● Task
Pick out and copy every line in the items below that contains the word "bass". Case counts.

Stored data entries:
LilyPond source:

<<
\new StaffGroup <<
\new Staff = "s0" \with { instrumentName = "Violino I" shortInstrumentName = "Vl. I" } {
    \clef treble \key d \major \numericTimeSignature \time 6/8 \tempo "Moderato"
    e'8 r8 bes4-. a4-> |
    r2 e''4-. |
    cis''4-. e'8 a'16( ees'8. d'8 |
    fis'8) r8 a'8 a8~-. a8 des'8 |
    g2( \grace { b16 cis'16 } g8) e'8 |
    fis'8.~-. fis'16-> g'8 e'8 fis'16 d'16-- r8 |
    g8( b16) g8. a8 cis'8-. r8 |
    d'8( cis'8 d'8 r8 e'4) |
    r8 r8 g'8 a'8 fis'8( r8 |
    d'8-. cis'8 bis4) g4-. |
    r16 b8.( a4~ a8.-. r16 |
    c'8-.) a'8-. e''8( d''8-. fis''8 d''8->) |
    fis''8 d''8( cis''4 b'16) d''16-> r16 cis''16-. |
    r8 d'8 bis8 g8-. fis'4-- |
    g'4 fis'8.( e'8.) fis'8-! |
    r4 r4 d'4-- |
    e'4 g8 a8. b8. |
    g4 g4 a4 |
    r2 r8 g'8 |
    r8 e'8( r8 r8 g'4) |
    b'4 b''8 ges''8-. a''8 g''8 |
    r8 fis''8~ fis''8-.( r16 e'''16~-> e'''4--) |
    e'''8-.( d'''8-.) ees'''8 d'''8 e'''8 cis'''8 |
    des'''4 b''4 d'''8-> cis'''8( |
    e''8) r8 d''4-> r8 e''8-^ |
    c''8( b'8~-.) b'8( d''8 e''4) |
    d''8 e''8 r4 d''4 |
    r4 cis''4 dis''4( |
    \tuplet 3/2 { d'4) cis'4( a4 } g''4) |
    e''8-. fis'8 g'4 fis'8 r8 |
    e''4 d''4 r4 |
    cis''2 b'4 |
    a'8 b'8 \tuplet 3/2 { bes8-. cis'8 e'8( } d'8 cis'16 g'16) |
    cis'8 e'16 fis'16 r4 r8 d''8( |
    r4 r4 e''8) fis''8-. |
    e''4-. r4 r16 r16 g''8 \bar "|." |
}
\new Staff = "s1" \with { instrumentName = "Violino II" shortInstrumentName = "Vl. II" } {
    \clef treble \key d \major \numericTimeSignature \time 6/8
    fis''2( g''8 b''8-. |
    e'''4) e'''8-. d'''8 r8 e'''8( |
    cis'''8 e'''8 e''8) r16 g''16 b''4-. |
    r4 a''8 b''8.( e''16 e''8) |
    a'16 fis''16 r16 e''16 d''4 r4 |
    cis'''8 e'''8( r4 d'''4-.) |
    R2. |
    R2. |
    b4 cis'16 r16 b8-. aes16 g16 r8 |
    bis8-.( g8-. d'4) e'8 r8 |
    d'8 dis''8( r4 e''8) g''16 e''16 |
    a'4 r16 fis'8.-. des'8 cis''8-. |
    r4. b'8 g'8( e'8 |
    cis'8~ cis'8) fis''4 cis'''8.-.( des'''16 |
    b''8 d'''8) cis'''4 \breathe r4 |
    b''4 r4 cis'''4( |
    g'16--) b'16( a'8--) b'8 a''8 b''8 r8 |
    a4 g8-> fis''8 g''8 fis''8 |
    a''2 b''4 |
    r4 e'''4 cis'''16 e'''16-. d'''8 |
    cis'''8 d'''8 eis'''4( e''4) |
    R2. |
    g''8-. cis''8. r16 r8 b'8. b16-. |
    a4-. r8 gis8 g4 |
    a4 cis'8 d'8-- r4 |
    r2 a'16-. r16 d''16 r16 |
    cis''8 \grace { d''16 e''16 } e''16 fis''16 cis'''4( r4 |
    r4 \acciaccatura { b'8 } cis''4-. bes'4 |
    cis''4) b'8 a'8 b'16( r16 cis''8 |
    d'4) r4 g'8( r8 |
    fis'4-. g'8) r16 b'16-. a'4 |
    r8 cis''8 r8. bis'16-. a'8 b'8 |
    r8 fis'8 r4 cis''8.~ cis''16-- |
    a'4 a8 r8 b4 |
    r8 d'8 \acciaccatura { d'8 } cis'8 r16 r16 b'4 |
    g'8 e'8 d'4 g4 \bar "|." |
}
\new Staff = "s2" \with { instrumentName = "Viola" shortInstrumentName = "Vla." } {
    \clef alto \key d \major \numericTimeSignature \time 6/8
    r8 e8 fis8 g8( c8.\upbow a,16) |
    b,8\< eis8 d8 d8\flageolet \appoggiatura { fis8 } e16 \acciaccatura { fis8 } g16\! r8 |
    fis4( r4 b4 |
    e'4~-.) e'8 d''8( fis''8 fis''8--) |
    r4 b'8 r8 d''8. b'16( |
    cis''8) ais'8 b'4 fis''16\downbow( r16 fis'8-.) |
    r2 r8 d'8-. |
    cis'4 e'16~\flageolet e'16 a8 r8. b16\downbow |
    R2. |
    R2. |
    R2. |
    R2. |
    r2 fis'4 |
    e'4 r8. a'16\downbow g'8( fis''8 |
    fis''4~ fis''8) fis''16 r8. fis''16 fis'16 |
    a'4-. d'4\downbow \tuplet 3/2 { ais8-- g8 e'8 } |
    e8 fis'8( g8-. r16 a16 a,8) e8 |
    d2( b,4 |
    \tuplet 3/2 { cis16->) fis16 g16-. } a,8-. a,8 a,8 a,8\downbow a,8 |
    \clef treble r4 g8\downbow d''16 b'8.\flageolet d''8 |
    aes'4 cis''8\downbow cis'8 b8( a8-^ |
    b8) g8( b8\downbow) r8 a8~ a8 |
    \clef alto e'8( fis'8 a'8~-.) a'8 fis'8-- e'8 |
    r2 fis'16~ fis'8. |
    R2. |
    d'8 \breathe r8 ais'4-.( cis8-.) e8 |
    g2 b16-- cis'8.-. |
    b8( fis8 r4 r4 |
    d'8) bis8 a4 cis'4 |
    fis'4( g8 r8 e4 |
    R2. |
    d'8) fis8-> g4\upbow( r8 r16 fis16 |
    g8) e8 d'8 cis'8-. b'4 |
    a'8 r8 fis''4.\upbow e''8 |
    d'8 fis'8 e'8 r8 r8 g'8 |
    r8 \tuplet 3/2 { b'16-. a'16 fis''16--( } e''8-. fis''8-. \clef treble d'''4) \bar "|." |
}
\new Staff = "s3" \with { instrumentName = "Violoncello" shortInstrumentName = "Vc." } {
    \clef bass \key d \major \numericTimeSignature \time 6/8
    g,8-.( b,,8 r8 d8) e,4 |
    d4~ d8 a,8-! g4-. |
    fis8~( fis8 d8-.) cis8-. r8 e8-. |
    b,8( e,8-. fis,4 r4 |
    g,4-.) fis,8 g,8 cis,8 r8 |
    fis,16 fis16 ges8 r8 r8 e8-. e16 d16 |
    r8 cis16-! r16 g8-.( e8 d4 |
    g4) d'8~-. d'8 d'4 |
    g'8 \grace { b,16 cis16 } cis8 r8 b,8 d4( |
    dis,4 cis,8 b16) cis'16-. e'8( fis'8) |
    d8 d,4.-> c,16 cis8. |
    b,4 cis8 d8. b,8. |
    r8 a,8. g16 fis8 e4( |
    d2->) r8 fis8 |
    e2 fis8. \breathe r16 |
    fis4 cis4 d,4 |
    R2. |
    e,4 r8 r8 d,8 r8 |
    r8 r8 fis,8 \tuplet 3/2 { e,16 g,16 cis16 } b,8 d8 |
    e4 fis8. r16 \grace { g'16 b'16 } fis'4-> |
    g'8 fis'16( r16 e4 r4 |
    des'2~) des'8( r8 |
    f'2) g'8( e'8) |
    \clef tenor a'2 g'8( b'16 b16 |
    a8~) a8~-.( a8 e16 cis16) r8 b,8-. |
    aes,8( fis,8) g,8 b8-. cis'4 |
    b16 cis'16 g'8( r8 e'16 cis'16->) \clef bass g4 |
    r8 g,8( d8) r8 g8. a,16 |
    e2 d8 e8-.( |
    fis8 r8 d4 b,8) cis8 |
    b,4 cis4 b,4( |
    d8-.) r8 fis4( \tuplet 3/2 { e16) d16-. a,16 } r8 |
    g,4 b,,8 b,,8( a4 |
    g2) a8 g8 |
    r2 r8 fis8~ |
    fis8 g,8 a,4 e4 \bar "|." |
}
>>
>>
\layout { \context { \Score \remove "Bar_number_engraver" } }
---
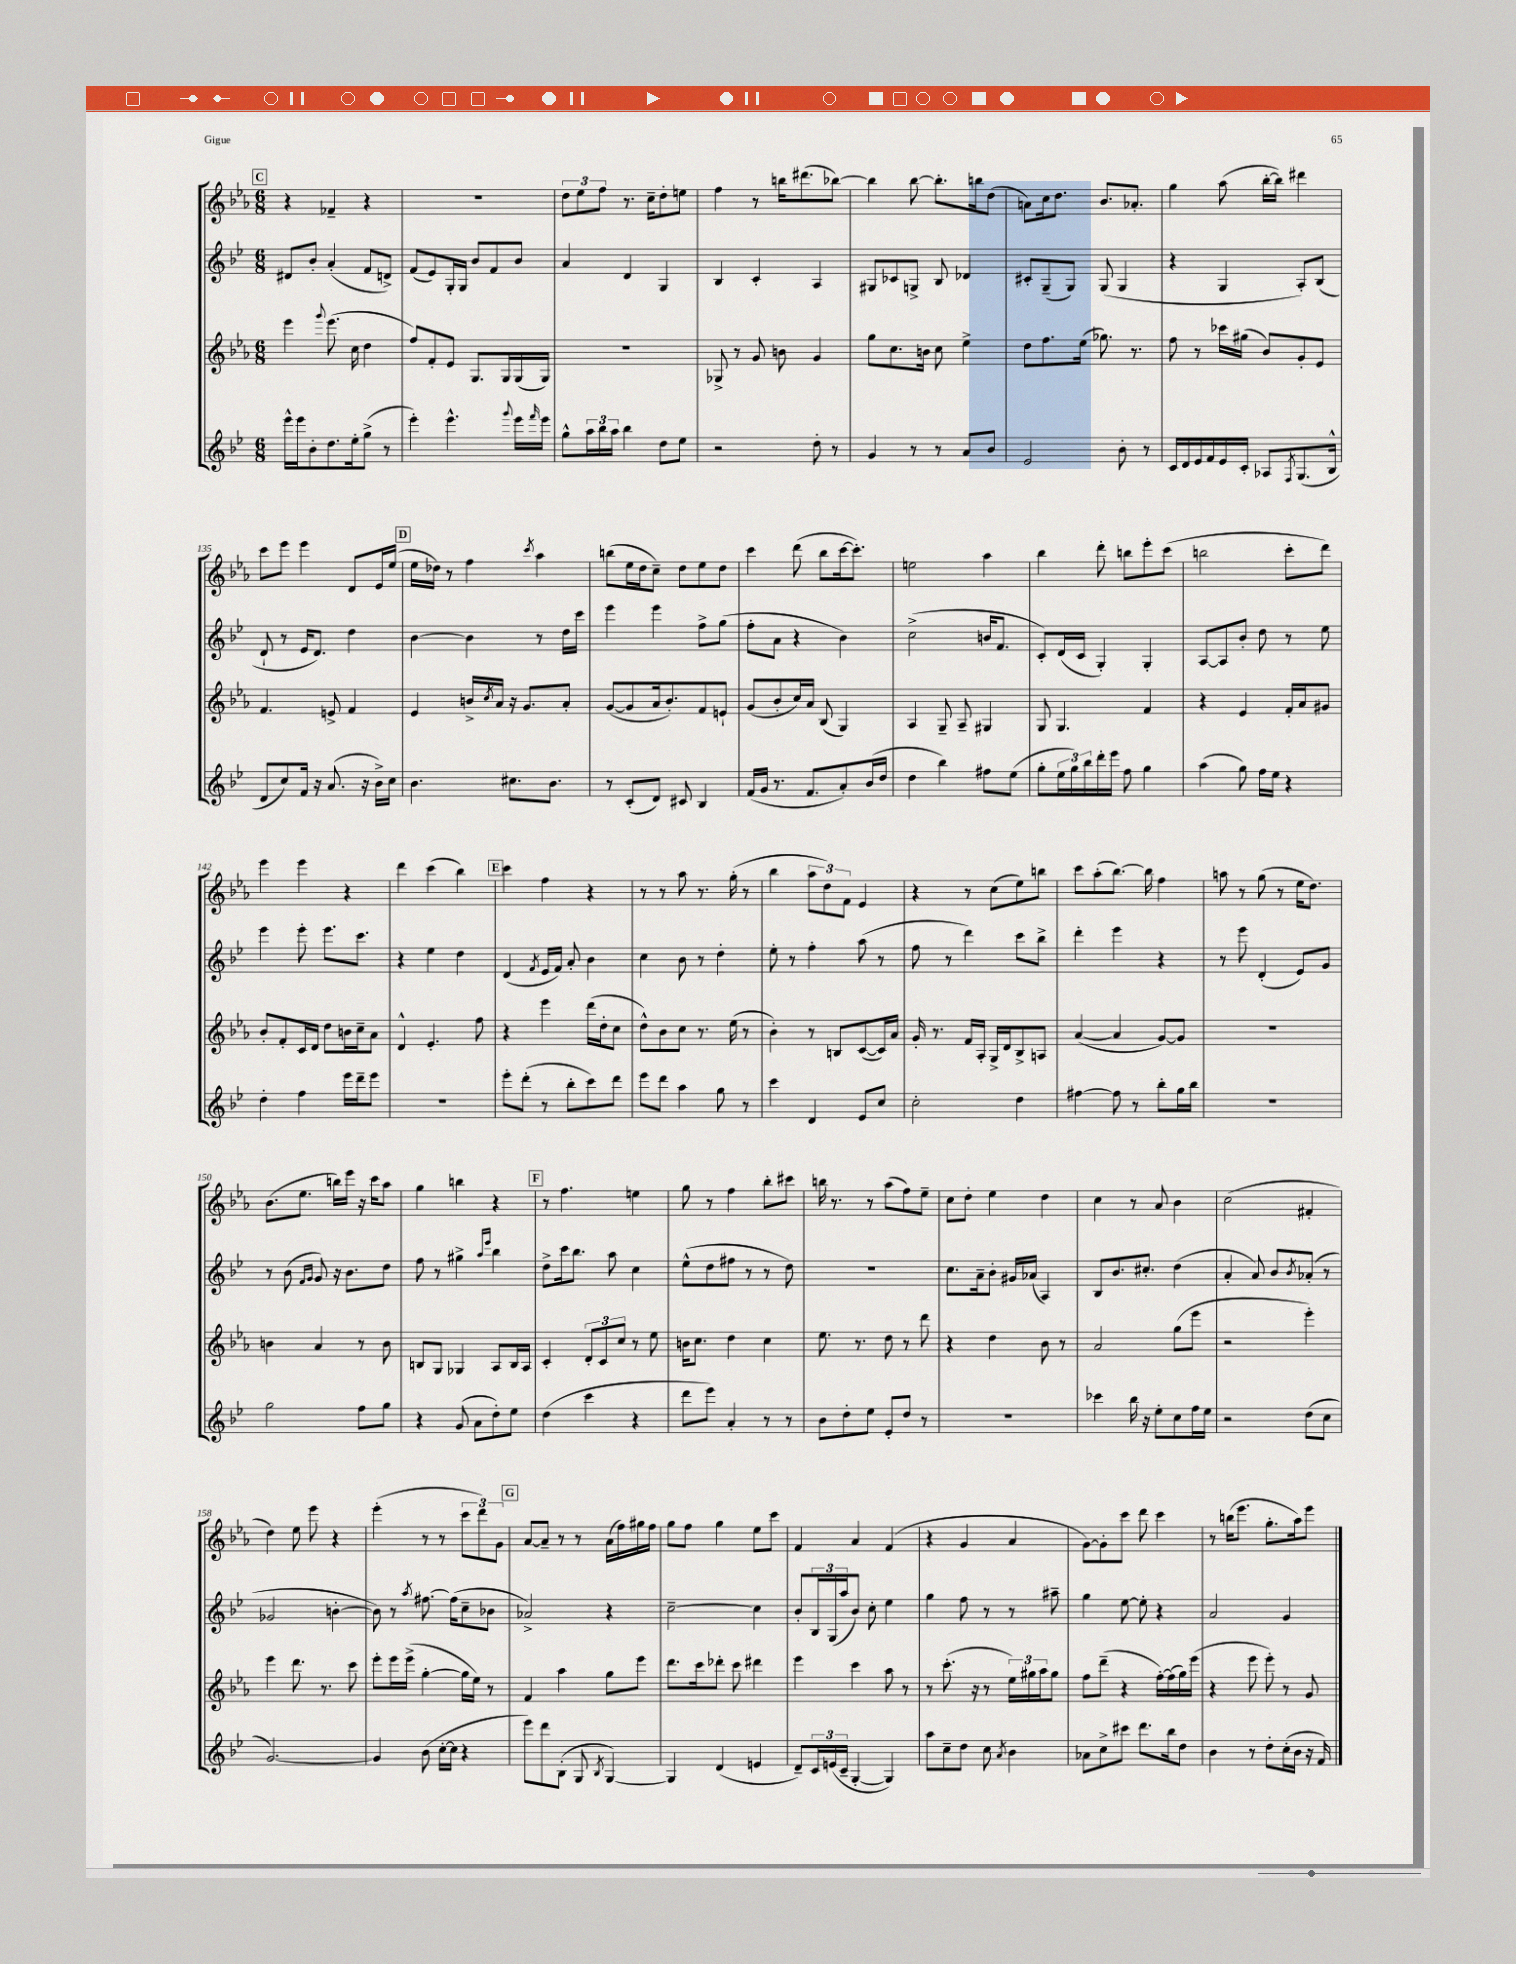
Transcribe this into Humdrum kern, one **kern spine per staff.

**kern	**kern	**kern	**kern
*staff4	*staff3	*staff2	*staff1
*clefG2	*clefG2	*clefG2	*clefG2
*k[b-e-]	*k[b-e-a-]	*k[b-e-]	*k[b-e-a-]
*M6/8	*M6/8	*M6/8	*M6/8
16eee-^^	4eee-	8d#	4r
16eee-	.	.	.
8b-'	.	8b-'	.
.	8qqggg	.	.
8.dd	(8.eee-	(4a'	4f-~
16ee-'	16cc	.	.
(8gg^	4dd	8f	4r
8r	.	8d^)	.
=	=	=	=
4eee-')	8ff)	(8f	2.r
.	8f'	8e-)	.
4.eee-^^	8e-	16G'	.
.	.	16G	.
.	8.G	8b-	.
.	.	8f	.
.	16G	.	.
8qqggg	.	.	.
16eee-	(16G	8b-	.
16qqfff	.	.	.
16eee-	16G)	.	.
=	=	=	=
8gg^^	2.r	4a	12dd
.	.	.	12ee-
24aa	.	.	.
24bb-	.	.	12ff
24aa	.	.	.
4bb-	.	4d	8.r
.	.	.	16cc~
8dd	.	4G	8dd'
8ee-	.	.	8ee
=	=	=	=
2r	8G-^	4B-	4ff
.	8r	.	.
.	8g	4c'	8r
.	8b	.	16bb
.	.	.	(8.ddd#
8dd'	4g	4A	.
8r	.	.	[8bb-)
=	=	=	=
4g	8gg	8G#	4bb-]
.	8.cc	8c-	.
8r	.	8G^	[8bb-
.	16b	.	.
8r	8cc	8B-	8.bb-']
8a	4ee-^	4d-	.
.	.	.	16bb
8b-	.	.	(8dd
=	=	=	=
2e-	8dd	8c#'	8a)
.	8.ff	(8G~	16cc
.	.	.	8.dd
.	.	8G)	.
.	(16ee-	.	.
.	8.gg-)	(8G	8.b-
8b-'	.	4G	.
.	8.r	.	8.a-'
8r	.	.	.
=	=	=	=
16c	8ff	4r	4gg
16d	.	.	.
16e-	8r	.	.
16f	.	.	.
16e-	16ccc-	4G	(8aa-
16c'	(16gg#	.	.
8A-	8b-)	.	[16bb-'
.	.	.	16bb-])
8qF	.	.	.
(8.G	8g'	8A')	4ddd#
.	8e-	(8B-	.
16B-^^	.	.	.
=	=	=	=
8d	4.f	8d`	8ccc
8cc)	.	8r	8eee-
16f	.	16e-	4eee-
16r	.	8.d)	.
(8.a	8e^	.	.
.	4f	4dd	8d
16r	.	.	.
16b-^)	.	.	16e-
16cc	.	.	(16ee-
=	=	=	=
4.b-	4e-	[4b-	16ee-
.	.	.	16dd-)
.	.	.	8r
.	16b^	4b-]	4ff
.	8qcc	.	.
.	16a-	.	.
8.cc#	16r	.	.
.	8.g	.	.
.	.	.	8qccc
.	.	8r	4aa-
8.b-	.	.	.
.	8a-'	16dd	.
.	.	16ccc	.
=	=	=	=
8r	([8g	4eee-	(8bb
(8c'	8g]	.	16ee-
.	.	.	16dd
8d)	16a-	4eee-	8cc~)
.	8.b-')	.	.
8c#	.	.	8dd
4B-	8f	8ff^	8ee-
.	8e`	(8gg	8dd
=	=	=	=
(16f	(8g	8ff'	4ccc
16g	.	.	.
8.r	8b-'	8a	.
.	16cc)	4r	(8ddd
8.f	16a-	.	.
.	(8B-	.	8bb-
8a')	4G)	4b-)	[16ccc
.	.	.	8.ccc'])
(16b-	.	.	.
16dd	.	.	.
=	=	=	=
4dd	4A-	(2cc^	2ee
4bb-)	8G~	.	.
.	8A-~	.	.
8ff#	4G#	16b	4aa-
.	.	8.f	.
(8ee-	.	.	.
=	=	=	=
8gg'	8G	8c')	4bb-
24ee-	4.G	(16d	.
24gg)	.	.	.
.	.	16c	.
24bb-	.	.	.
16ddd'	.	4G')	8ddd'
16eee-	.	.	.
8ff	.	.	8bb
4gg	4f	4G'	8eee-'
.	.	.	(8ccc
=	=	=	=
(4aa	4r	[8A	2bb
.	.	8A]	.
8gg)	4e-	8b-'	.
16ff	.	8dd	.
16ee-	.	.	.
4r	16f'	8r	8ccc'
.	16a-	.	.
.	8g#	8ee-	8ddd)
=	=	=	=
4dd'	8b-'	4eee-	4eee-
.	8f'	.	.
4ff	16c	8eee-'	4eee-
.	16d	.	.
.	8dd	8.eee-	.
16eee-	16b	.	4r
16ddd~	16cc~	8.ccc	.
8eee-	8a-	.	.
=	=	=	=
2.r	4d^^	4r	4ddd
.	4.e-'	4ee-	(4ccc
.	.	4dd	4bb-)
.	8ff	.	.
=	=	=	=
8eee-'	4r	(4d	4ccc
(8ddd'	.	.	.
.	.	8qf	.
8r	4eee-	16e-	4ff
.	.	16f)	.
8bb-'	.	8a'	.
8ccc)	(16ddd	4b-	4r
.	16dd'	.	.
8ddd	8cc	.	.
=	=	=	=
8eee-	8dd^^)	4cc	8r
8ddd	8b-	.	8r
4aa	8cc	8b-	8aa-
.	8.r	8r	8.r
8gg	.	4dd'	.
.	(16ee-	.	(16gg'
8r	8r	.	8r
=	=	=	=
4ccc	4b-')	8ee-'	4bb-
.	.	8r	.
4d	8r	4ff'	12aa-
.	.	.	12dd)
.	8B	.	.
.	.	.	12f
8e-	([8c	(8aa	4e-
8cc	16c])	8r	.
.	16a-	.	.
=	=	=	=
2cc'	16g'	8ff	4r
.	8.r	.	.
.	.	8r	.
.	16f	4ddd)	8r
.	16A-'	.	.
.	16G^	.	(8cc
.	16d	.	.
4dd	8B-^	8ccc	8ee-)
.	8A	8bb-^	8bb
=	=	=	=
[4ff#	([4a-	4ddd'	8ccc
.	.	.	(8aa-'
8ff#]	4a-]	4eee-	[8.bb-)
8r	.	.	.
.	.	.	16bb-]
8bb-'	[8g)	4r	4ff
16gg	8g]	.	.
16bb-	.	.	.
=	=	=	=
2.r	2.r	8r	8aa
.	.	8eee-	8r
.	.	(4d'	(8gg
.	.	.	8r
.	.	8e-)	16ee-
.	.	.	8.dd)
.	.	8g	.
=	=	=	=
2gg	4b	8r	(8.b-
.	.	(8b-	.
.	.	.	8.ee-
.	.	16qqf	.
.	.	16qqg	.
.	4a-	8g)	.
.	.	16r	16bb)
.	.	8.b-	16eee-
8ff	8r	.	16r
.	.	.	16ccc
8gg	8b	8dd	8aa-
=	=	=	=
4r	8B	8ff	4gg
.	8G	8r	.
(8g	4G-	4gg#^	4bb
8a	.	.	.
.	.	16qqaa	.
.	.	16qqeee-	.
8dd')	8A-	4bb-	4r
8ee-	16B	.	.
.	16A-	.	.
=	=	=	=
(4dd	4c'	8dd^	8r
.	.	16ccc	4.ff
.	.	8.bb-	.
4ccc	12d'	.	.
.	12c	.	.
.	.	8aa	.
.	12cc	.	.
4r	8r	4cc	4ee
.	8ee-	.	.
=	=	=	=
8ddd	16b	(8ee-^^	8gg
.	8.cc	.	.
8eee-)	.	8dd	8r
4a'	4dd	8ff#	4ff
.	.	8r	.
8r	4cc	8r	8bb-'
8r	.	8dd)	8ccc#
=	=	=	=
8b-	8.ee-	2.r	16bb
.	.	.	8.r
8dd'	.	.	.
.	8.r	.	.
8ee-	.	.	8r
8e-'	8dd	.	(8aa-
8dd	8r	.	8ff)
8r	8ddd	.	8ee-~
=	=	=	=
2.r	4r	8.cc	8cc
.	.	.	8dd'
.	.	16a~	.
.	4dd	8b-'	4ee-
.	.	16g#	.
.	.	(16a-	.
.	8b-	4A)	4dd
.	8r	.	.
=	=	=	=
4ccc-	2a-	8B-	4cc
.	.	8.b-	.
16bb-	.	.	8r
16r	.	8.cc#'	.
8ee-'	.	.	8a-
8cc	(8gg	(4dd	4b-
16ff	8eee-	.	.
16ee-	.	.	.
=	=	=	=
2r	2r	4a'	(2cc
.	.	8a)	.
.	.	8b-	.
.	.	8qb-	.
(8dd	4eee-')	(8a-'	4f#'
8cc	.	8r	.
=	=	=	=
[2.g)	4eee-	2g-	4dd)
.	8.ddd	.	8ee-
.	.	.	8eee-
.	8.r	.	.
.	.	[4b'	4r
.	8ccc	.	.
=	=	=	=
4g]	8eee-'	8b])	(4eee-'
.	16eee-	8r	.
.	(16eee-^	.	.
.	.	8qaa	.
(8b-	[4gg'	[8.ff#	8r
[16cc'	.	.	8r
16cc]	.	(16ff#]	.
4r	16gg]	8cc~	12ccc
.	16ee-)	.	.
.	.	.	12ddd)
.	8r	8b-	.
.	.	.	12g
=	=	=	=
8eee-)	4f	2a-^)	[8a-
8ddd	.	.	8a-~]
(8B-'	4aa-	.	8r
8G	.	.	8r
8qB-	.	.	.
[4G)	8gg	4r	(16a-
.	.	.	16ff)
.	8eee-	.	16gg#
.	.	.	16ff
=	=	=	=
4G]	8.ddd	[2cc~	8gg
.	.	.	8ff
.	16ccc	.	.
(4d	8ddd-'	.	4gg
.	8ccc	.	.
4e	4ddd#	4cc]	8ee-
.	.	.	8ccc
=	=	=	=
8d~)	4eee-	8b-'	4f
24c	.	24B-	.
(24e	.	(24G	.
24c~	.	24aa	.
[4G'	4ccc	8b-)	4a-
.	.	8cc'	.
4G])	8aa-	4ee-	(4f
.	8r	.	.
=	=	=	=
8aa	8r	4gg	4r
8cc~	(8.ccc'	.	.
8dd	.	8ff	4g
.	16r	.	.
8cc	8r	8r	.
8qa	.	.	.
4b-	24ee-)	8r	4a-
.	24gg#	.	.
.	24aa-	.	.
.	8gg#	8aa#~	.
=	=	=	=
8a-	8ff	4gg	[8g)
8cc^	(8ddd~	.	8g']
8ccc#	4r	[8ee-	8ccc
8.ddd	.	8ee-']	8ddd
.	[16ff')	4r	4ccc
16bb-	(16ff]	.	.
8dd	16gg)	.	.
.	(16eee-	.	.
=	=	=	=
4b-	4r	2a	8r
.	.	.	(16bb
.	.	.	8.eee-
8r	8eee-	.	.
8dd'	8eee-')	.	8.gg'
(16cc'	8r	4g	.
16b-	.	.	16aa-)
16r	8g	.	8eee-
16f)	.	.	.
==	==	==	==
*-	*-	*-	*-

● Solution to the problem
    \clef bass \key d \major \numericTimeSignature \time 6/8
    b16 cis'16 g'8( r8 e'16 cis'16->) \clef bass g4 |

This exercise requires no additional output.